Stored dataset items
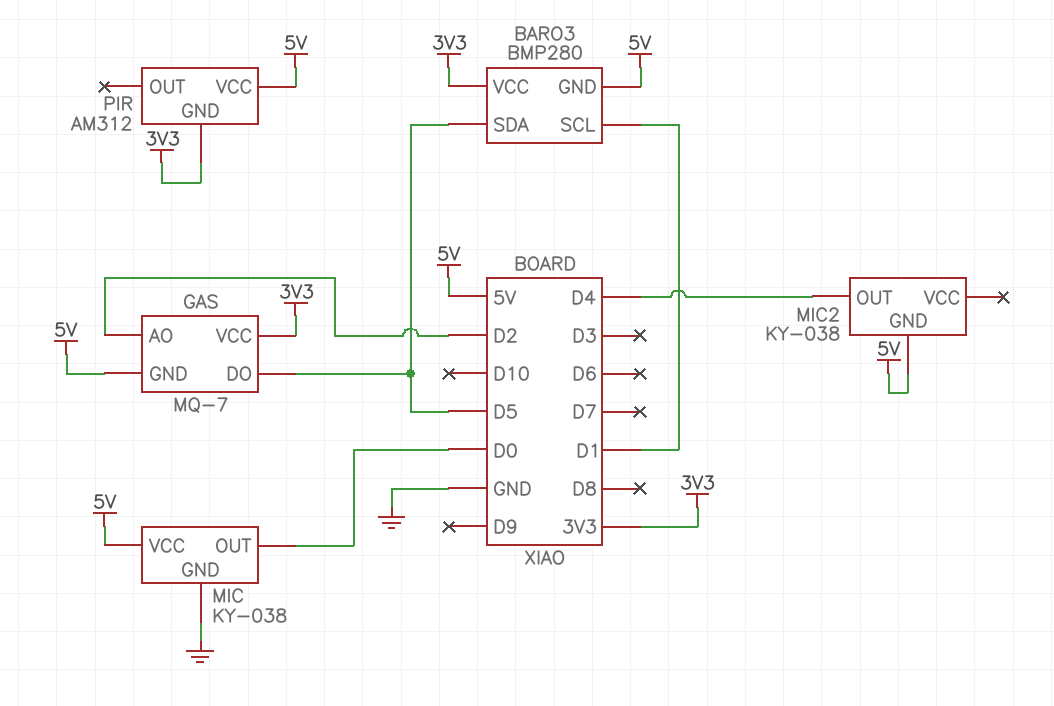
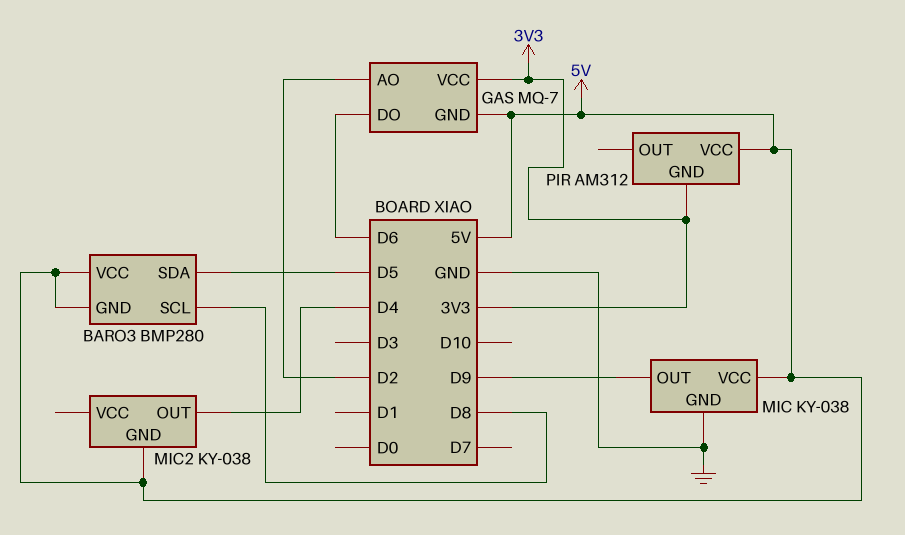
BARO3 pin SCL: D1 -> D8
BARO3 pin VCC: 3V3 -> 5V
GAS pin DO: D5 -> D6
MIC pin OUT: D0 -> D9

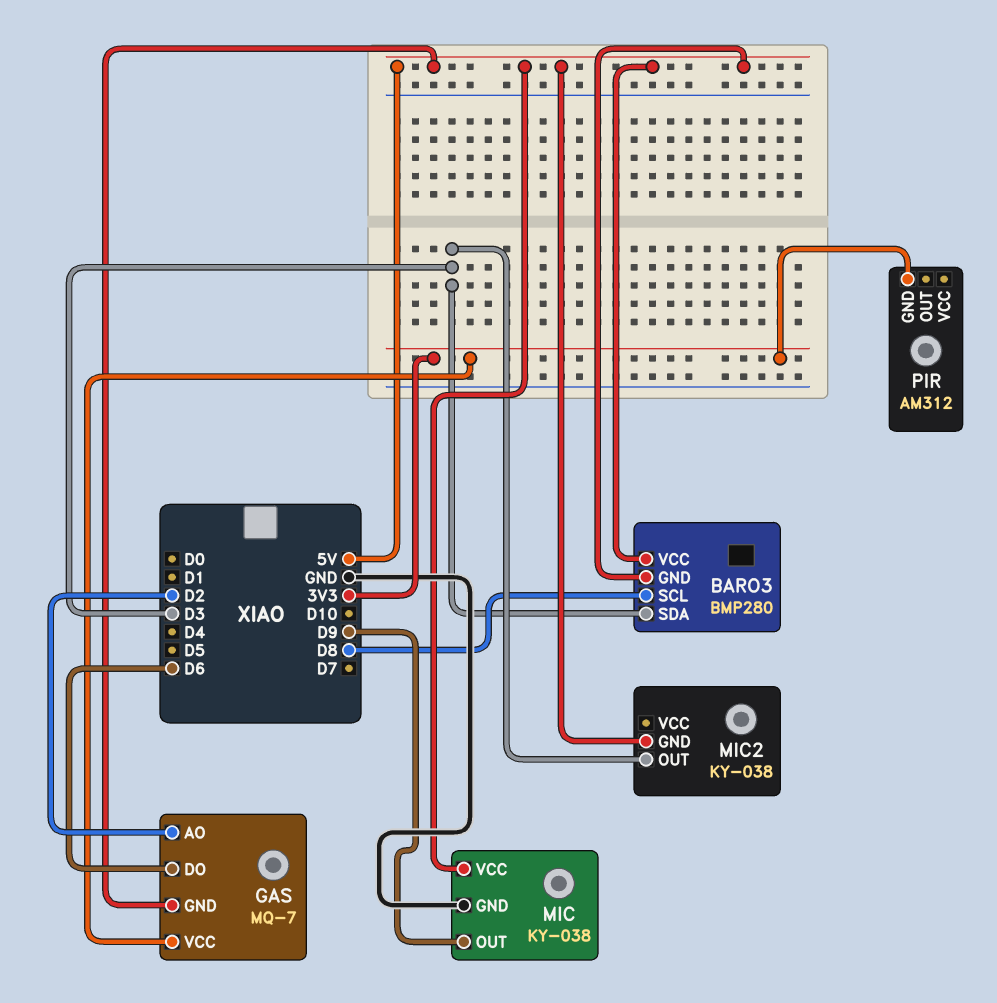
BARO3 pin SDA: D5 -> D3
MIC2 pin OUT: D4 -> D3
PIR pin VCC: 5V -> none

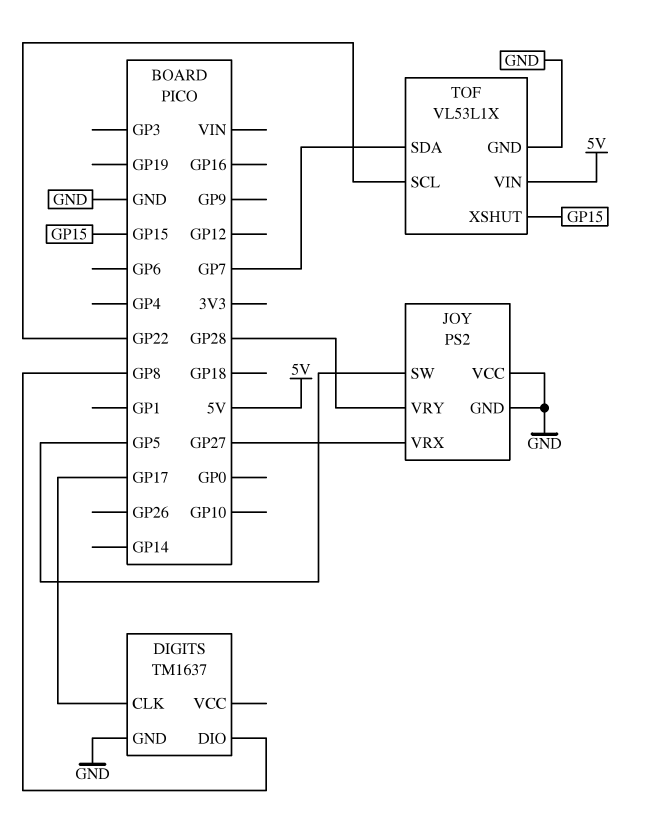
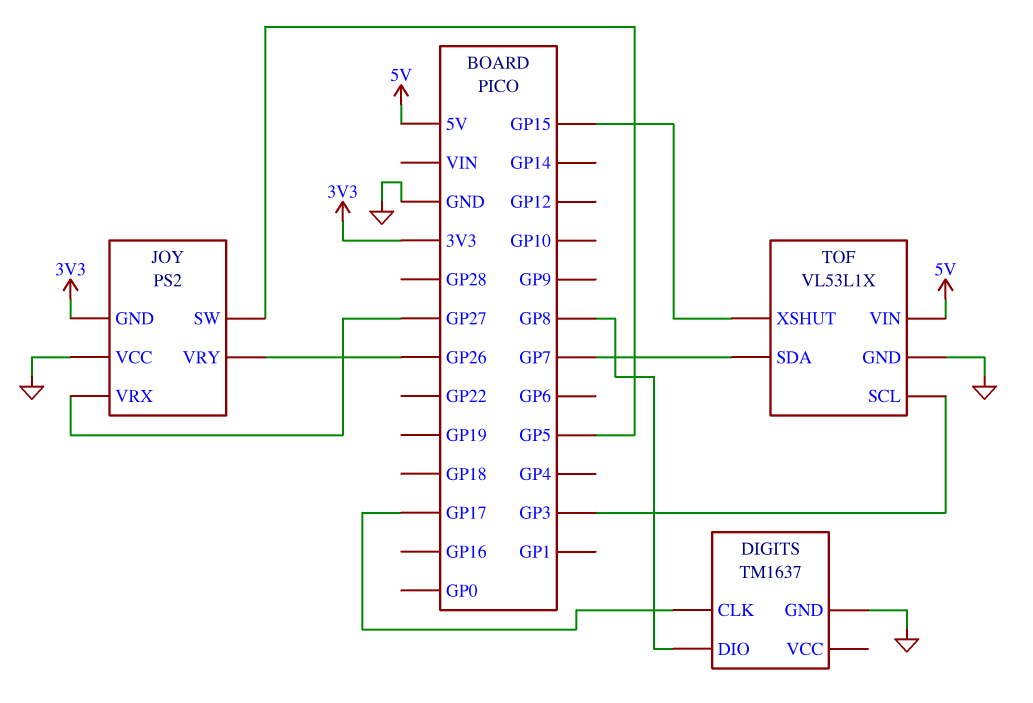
JOY pin GND: GND -> 3V3
JOY pin VRY: GP28 -> GP26
TOF pin SCL: GP22 -> GP3

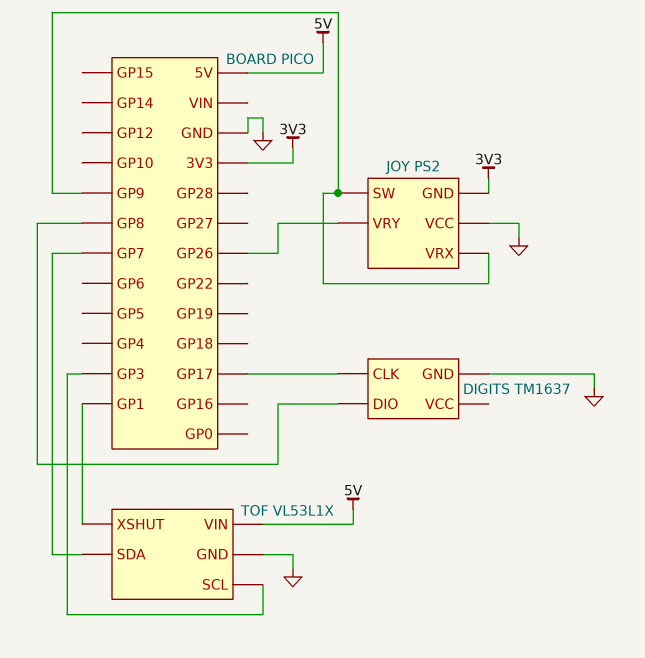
JOY pin SW: GP5 -> GP9
JOY pin VRX: GP27 -> GP9
TOF pin XSHUT: GP15 -> GP1

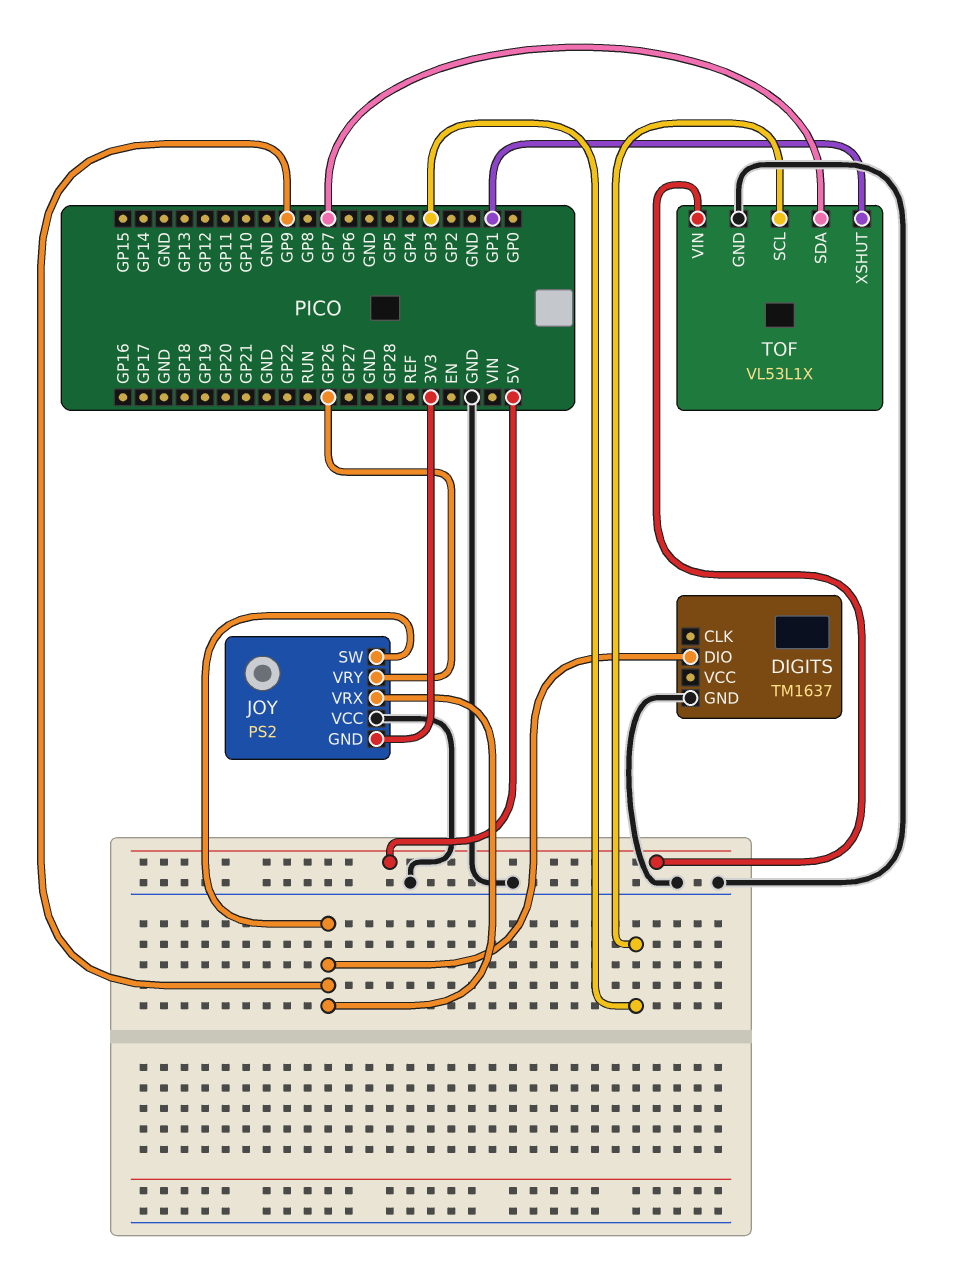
DIGITS pin CLK: GP17 -> none
DIGITS pin DIO: GP8 -> GP9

- **Required action**
List every line from the entries above in which "none" appears.

- **Problem solution**
PIR pin VCC: 5V -> none
DIGITS pin CLK: GP17 -> none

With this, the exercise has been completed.